#### RECORDS SHOWN
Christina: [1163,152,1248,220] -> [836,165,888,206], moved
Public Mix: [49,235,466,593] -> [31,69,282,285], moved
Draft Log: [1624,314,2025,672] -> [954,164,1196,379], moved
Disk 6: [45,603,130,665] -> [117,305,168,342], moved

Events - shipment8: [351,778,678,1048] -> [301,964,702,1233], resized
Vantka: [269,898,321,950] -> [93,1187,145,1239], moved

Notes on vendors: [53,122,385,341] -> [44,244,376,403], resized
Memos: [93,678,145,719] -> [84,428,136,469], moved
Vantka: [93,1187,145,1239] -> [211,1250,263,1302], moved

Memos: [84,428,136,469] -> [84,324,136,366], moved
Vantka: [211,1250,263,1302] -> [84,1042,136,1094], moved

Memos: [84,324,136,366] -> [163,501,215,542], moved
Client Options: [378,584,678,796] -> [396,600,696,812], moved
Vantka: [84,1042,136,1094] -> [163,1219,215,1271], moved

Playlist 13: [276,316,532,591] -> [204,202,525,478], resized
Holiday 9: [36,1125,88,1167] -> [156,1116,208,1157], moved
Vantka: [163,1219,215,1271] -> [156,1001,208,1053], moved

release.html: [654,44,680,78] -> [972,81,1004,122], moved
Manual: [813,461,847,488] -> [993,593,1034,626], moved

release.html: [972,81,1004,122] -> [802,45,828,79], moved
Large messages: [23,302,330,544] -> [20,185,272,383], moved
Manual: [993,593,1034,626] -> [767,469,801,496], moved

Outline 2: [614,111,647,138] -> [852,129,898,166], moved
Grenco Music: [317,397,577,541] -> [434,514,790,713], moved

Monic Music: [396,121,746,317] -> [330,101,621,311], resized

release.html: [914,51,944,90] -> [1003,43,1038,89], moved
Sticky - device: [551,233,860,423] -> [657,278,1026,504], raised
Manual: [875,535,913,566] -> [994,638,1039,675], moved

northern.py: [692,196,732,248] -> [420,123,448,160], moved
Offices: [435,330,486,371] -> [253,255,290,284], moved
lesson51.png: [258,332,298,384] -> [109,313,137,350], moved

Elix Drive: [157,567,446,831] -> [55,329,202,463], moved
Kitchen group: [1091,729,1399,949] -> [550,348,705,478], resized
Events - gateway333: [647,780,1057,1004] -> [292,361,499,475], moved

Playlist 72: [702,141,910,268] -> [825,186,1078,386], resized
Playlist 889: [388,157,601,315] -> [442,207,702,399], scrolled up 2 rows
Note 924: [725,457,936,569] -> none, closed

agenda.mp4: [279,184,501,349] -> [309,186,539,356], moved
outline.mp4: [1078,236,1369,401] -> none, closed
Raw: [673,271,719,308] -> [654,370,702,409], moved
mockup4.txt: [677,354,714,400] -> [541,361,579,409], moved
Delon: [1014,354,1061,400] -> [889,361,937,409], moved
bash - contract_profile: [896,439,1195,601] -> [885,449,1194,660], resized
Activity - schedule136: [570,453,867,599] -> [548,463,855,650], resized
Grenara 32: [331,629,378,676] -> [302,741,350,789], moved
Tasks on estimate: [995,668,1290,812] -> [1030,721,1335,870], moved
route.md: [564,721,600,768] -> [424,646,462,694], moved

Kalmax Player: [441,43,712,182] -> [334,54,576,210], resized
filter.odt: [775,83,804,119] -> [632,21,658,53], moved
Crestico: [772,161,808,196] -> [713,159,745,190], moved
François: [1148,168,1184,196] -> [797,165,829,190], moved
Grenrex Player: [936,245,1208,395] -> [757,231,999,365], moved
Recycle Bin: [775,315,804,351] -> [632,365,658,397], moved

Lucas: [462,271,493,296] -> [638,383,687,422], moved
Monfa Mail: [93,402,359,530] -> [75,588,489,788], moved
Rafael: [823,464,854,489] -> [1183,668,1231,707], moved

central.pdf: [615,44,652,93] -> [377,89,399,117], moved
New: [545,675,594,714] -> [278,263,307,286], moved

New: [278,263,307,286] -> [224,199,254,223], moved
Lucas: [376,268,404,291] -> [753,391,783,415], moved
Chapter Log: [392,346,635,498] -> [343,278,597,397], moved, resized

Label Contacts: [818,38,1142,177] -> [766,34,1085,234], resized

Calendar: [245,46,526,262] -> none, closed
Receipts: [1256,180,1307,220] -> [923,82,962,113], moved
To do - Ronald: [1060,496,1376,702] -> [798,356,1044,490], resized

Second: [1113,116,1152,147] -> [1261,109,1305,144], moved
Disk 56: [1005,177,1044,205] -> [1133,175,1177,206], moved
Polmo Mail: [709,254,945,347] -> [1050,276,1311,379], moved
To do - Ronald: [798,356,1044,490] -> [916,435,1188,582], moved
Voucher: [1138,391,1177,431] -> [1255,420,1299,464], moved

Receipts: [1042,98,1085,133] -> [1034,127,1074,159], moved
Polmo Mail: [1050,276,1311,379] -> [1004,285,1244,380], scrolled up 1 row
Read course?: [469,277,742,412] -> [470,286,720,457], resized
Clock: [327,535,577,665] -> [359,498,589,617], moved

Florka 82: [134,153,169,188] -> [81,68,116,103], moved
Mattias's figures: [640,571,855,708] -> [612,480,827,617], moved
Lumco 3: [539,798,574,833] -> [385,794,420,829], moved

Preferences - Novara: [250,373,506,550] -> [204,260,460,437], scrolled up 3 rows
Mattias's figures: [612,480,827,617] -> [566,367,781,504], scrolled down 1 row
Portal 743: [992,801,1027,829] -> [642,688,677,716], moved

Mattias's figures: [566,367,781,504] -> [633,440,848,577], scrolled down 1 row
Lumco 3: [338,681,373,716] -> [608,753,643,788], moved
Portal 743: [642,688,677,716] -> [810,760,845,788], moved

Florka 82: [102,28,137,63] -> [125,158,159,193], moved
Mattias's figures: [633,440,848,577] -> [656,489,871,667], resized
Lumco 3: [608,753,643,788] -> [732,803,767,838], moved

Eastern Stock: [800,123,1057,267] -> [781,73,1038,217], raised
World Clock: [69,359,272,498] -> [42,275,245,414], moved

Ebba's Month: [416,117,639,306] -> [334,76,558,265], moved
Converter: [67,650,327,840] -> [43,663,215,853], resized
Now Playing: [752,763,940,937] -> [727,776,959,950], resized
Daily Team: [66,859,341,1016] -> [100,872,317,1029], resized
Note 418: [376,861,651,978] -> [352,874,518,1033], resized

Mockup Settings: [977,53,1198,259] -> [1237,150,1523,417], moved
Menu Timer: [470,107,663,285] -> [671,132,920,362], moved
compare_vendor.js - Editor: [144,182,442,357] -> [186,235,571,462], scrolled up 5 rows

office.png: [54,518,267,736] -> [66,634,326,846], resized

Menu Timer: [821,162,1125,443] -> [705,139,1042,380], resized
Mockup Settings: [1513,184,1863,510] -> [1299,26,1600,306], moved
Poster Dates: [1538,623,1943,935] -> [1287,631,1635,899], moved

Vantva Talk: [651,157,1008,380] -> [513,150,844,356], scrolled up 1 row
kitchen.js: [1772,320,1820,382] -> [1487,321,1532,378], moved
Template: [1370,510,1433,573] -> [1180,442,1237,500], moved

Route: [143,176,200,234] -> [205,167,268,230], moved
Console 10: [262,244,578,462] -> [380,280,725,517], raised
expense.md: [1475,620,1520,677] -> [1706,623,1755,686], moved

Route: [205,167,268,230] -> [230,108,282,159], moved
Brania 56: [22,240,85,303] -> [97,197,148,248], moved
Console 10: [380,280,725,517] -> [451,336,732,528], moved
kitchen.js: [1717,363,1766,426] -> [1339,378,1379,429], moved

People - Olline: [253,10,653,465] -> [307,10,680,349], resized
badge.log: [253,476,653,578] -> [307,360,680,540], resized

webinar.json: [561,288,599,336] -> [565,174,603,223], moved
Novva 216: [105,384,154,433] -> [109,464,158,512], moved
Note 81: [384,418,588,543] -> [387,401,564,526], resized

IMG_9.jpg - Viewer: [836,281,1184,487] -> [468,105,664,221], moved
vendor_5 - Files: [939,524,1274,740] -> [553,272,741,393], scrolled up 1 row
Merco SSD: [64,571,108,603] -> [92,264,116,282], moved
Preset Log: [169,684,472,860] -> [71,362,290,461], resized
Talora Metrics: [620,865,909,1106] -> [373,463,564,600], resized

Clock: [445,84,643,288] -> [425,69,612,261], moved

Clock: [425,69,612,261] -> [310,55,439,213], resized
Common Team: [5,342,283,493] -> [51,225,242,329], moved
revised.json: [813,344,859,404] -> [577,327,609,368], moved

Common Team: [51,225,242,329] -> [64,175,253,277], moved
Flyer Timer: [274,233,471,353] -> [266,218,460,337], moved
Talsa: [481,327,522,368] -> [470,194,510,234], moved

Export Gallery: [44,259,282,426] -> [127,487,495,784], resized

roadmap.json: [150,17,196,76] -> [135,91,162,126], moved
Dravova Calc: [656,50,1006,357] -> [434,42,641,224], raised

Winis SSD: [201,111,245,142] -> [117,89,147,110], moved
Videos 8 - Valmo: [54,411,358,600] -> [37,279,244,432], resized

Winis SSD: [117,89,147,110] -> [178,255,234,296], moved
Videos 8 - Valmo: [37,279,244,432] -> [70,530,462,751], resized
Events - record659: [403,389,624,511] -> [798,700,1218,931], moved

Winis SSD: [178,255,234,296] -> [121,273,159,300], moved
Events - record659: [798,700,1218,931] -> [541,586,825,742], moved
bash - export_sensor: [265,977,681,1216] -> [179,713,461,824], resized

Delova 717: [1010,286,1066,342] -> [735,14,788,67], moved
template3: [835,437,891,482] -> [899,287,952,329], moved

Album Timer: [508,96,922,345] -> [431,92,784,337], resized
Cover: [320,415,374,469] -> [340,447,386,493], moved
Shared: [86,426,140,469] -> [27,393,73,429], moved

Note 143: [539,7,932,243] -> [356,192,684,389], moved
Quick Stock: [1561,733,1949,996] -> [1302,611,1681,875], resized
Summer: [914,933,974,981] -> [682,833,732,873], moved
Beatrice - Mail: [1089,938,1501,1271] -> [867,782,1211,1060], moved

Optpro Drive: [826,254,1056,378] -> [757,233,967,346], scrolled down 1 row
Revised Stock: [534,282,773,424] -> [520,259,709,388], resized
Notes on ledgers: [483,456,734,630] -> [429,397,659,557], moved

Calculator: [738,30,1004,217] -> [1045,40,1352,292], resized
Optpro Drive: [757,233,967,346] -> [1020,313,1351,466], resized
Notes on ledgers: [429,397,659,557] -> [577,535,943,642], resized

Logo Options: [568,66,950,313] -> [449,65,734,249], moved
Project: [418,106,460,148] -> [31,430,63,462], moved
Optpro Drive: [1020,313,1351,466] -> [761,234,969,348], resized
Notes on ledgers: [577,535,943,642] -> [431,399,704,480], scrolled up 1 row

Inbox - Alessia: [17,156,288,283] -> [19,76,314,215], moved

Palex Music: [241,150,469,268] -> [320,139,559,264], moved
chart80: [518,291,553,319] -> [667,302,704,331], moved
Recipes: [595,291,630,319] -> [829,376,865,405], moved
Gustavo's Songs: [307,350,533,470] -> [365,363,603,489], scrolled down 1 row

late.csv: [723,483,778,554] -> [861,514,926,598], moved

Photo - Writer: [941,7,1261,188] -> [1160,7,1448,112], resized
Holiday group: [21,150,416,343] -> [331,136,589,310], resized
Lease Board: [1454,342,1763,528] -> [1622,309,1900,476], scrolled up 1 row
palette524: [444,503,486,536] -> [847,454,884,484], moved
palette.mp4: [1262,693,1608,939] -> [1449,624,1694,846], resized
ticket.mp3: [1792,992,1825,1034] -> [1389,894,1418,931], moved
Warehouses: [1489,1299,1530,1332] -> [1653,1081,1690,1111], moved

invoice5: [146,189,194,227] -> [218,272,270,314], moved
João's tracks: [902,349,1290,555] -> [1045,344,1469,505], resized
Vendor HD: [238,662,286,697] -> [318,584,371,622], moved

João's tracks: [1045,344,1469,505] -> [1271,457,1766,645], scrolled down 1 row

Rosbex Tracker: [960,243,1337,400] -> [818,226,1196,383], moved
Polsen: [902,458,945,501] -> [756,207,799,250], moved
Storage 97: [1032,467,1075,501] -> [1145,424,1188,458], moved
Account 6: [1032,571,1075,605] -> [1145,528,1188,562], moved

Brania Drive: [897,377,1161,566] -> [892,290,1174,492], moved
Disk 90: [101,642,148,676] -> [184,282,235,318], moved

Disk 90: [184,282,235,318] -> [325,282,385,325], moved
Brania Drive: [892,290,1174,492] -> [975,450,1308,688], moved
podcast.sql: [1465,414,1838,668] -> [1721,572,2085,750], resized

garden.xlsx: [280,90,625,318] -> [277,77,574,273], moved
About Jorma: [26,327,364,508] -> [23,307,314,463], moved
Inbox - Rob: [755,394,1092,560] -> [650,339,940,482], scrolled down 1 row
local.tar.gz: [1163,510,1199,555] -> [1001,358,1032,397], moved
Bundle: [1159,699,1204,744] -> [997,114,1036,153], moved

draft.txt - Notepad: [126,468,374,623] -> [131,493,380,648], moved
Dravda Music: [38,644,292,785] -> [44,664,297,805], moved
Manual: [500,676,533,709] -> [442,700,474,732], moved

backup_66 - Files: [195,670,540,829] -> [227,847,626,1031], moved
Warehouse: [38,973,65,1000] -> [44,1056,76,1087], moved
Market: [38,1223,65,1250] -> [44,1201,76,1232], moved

#### WHAT TO PRODUCE
Within the material above, output exactly the lines from the one with "Memos: [84,428,136,469] ->" through the one with "northern.py: [692,196,732,248] ->", end lines included, and nothing besides.

#### OUTPUT FOR THIS TASK
Memos: [84,428,136,469] -> [84,324,136,366], moved
Vantka: [211,1250,263,1302] -> [84,1042,136,1094], moved

Memos: [84,324,136,366] -> [163,501,215,542], moved
Client Options: [378,584,678,796] -> [396,600,696,812], moved
Vantka: [84,1042,136,1094] -> [163,1219,215,1271], moved

Playlist 13: [276,316,532,591] -> [204,202,525,478], resized
Holiday 9: [36,1125,88,1167] -> [156,1116,208,1157], moved
Vantka: [163,1219,215,1271] -> [156,1001,208,1053], moved

release.html: [654,44,680,78] -> [972,81,1004,122], moved
Manual: [813,461,847,488] -> [993,593,1034,626], moved

release.html: [972,81,1004,122] -> [802,45,828,79], moved
Large messages: [23,302,330,544] -> [20,185,272,383], moved
Manual: [993,593,1034,626] -> [767,469,801,496], moved

Outline 2: [614,111,647,138] -> [852,129,898,166], moved
Grenco Music: [317,397,577,541] -> [434,514,790,713], moved

Monic Music: [396,121,746,317] -> [330,101,621,311], resized

release.html: [914,51,944,90] -> [1003,43,1038,89], moved
Sticky - device: [551,233,860,423] -> [657,278,1026,504], raised
Manual: [875,535,913,566] -> [994,638,1039,675], moved

northern.py: [692,196,732,248] -> [420,123,448,160], moved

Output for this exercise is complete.